THE TASK> Copy out each line of the listing below where the string "grün" appears.

COLLECTED DATA>
——————

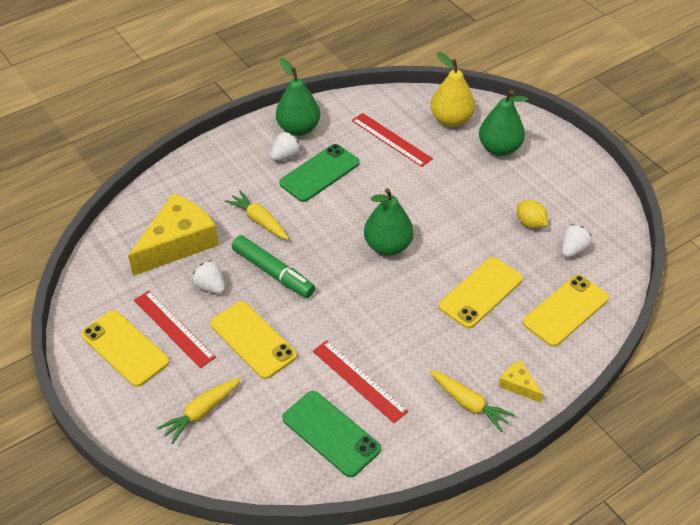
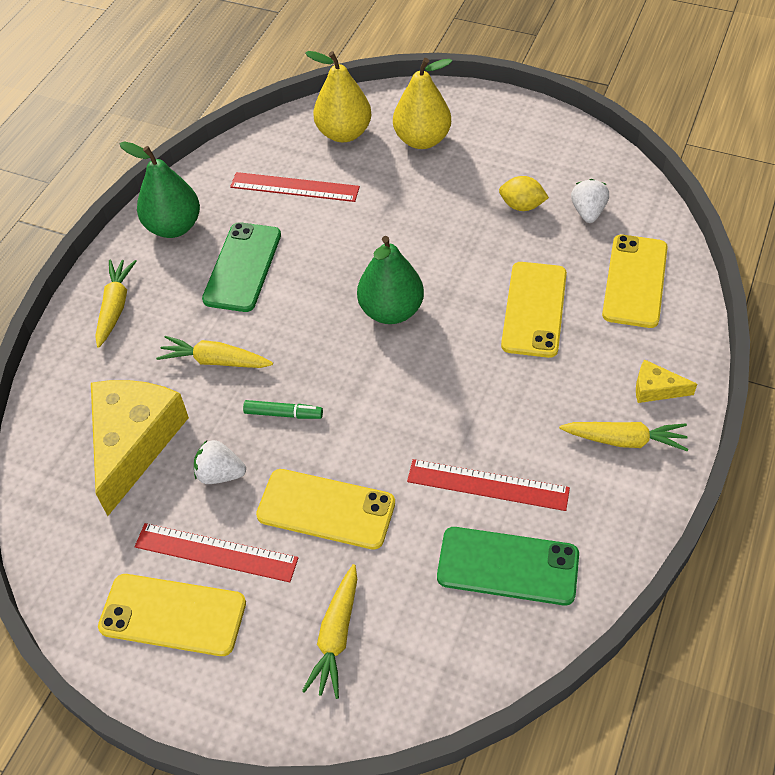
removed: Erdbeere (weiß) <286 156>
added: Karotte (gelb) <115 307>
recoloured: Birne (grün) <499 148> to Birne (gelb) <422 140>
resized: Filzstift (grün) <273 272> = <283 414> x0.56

——————

SOLUTION BELOW>
recoloured: Birne (grün) <499 148> to Birne (gelb) <422 140>
resized: Filzstift (grün) <273 272> = <283 414> x0.56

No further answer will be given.